- What the exercise asks -
Go to the line in the entries below that holds "C2: 2.2uF (plus" and repeat exactly from there through the line that holds "U2: ATtiny25 -> ATtiny13A", inclusive.

- Listed records -
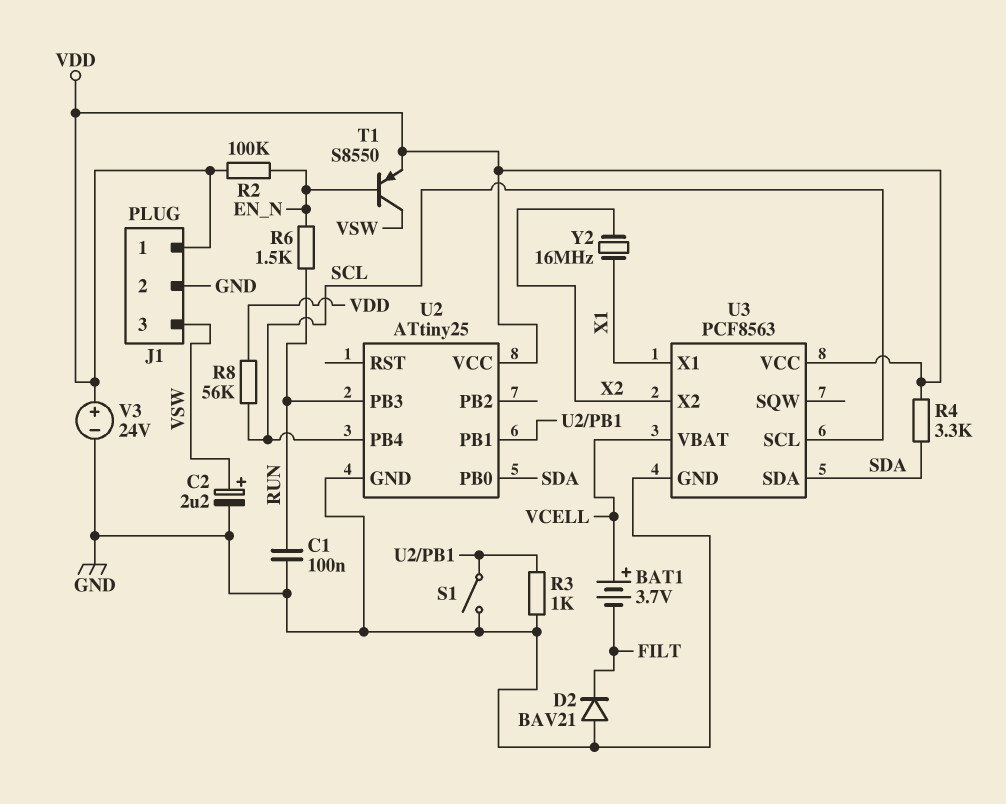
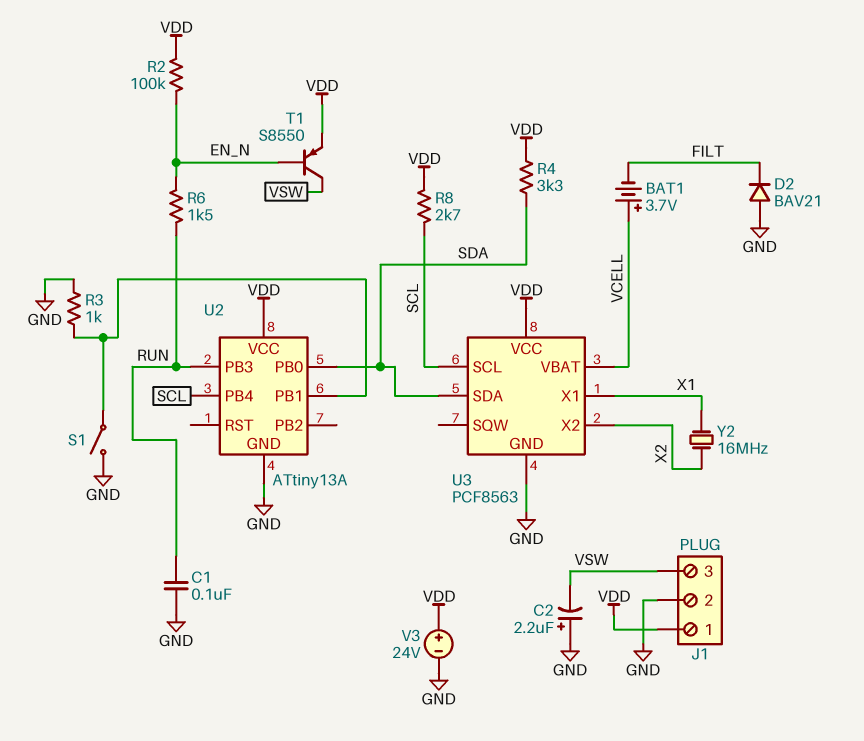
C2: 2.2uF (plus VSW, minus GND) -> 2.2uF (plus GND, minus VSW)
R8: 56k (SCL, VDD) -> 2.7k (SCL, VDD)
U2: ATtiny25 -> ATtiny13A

==

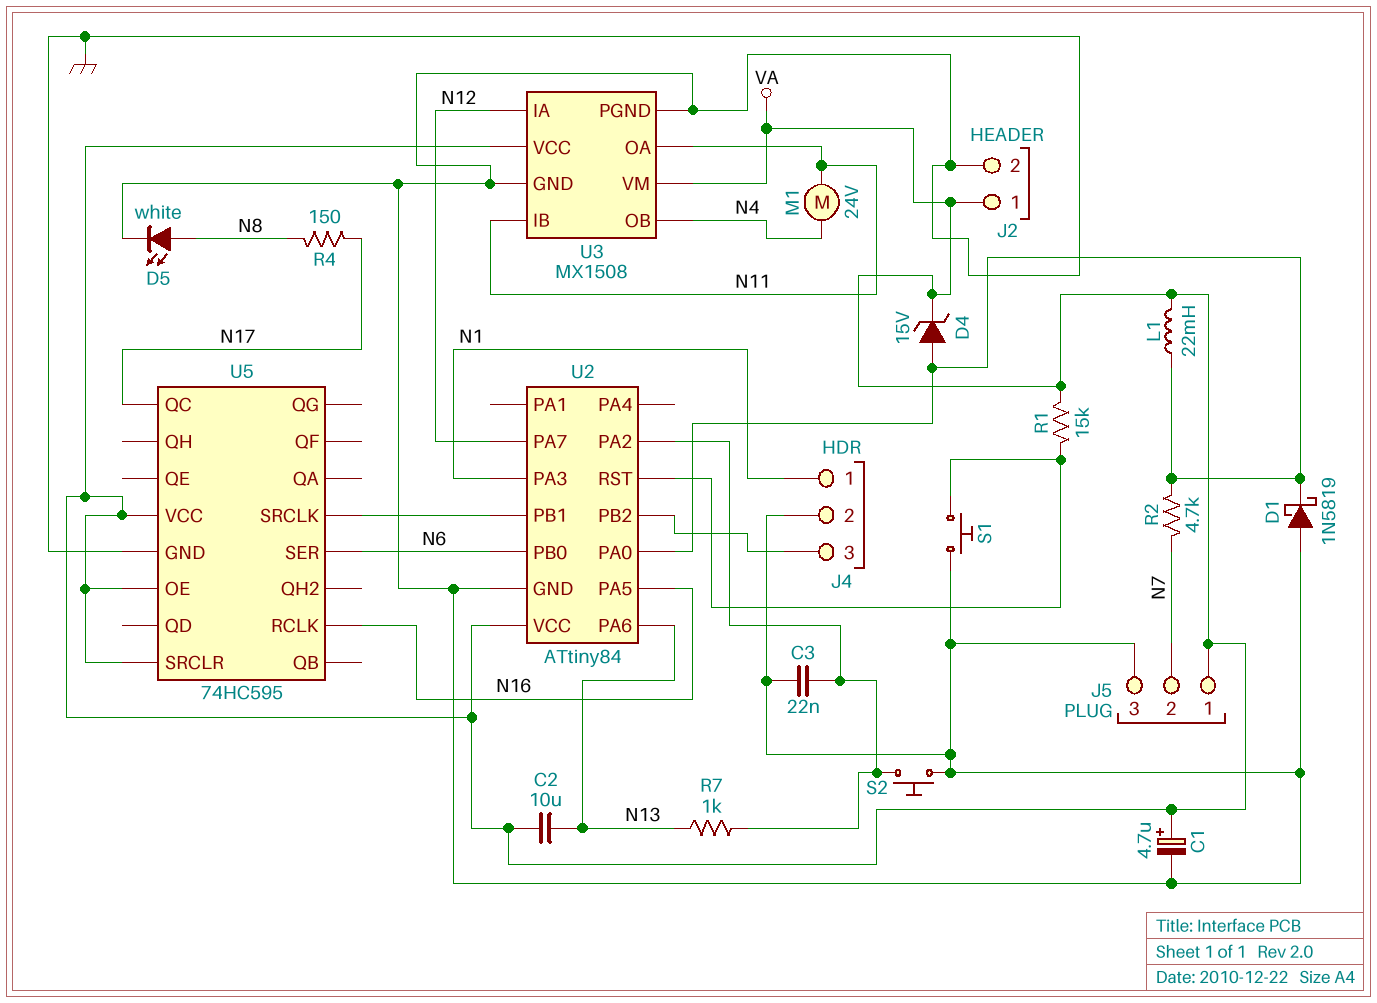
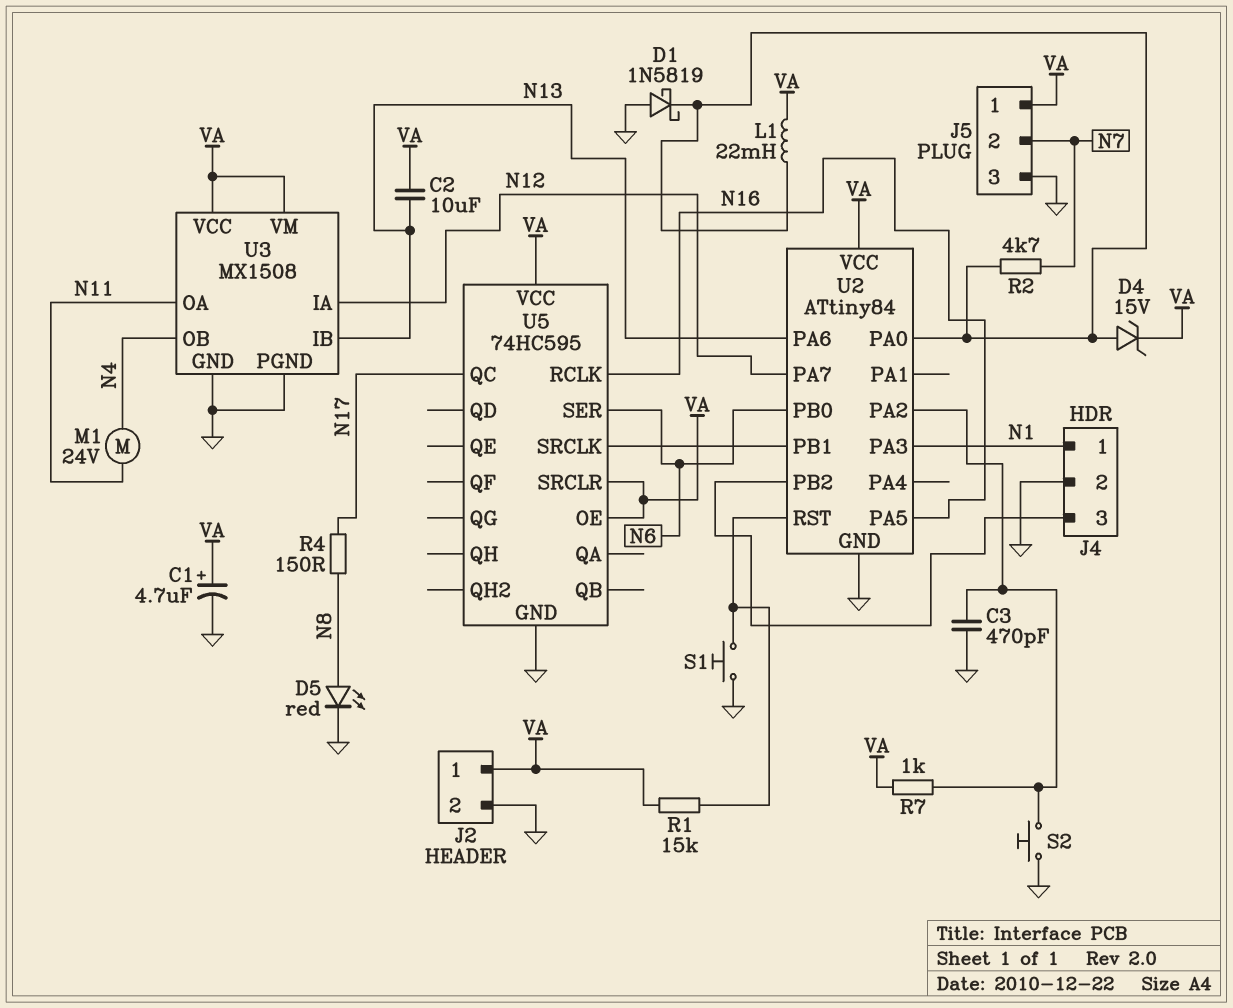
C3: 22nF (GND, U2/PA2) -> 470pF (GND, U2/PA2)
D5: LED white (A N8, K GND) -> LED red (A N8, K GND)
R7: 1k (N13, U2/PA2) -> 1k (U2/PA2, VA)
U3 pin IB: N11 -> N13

- Exercise solution -
C2: 2.2uF (plus VSW, minus GND) -> 2.2uF (plus GND, minus VSW)
R8: 56k (SCL, VDD) -> 2.7k (SCL, VDD)
U2: ATtiny25 -> ATtiny13A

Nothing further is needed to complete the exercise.